* [Data section]
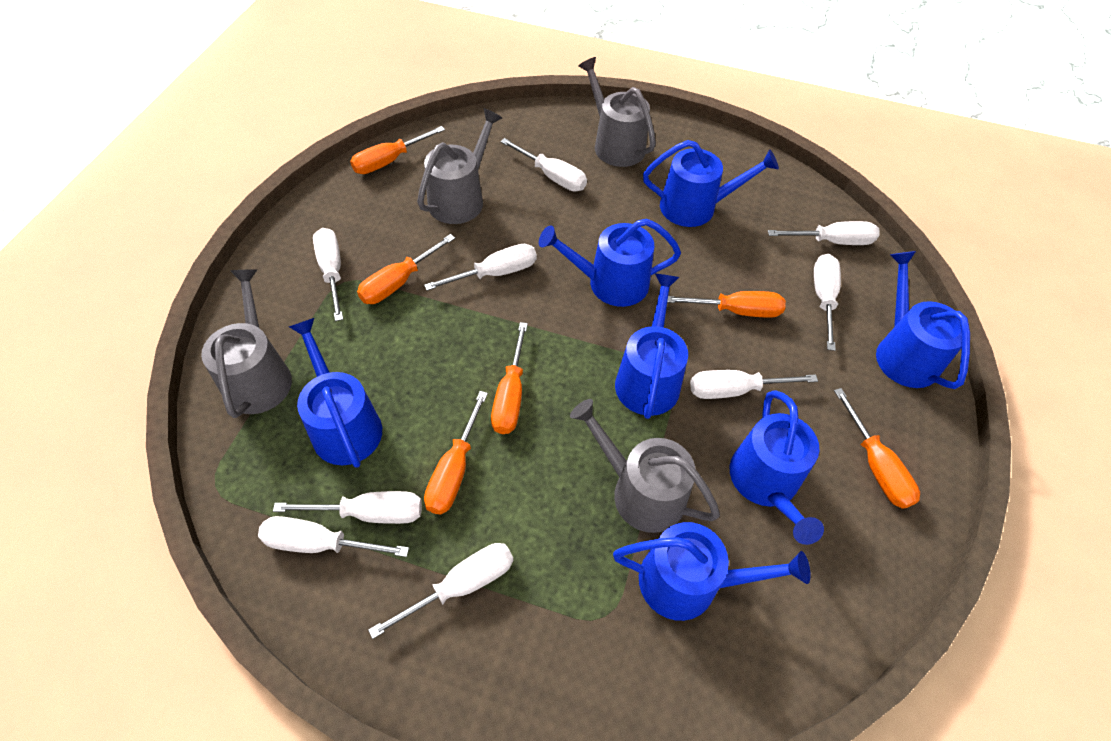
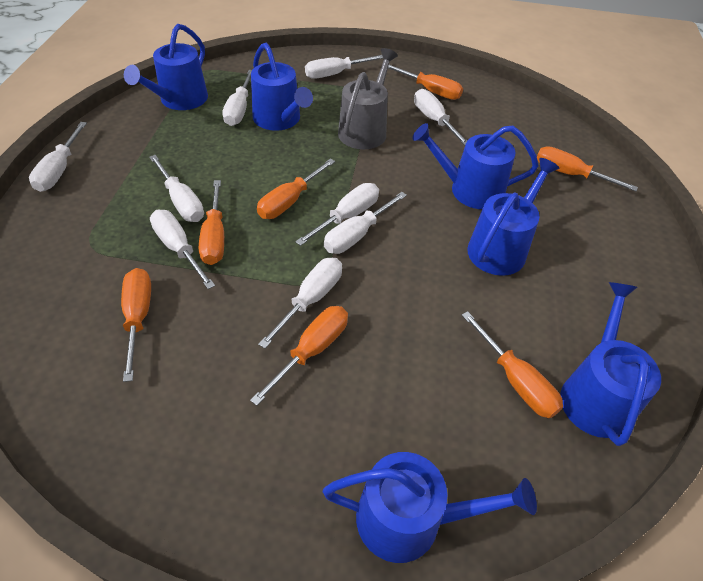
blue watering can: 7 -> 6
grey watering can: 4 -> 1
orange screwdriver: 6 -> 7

==

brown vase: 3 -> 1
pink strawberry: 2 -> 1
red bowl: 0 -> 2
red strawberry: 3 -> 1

* [Task to carry out] Write out only the lines that run from the line containing "blue watering can: 7 -> 6" through the line containing "orange screwdriver: 6 -> 7", both included, exactly as they appear above.

* [Written solution]
blue watering can: 7 -> 6
grey watering can: 4 -> 1
orange screwdriver: 6 -> 7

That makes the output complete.